--- START ---
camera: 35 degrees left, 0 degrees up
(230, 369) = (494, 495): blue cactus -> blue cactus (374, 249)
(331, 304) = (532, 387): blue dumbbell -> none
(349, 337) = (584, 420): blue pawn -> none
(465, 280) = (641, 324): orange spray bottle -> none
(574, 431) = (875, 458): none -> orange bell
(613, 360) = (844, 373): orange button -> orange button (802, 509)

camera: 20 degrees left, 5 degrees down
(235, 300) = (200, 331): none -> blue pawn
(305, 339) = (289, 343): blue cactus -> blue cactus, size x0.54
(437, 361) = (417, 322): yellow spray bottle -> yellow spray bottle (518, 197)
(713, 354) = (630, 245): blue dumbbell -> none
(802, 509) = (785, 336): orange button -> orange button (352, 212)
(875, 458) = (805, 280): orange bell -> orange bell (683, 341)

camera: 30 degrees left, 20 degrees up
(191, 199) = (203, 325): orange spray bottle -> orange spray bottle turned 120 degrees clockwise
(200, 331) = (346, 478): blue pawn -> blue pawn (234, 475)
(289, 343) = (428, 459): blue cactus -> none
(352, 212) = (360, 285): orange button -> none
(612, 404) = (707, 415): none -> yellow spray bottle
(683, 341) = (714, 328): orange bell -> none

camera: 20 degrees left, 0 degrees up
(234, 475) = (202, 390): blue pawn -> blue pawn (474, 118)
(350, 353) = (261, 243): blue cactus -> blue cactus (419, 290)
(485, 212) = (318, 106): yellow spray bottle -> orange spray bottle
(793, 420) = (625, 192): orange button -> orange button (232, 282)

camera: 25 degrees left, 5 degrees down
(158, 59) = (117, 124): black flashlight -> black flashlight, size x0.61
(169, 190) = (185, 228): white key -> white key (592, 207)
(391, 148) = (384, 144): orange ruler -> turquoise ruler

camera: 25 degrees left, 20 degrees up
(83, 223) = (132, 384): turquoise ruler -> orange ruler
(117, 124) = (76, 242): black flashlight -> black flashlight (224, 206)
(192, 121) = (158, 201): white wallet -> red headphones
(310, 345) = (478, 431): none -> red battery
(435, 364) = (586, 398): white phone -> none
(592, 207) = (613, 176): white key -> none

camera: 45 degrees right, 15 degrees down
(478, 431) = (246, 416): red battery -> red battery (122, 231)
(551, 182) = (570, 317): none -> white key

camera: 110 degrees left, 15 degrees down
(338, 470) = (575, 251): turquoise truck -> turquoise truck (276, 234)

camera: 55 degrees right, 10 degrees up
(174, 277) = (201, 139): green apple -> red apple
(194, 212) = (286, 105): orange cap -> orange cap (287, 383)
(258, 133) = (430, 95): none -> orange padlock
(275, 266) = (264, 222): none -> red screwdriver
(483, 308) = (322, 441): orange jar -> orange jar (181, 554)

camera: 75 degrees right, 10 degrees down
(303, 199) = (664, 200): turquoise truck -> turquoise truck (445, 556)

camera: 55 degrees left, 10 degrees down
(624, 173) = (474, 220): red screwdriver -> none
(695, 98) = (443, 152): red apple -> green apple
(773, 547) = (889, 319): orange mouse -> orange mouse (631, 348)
--- END ---
■ PROBLEM DETAILS ■
Would you copy, unchanged, the stretch of the records above that begins at the line containing "(191, 199) = (203, 325): orange" and ends at the line containing "camera: 20 degrees left, 0 degrees up", and only that?

■ ANSWER FOR THIS EXERCISE ■
(191, 199) = (203, 325): orange spray bottle -> orange spray bottle turned 120 degrees clockwise
(200, 331) = (346, 478): blue pawn -> blue pawn (234, 475)
(289, 343) = (428, 459): blue cactus -> none
(352, 212) = (360, 285): orange button -> none
(612, 404) = (707, 415): none -> yellow spray bottle
(683, 341) = (714, 328): orange bell -> none

camera: 20 degrees left, 0 degrees up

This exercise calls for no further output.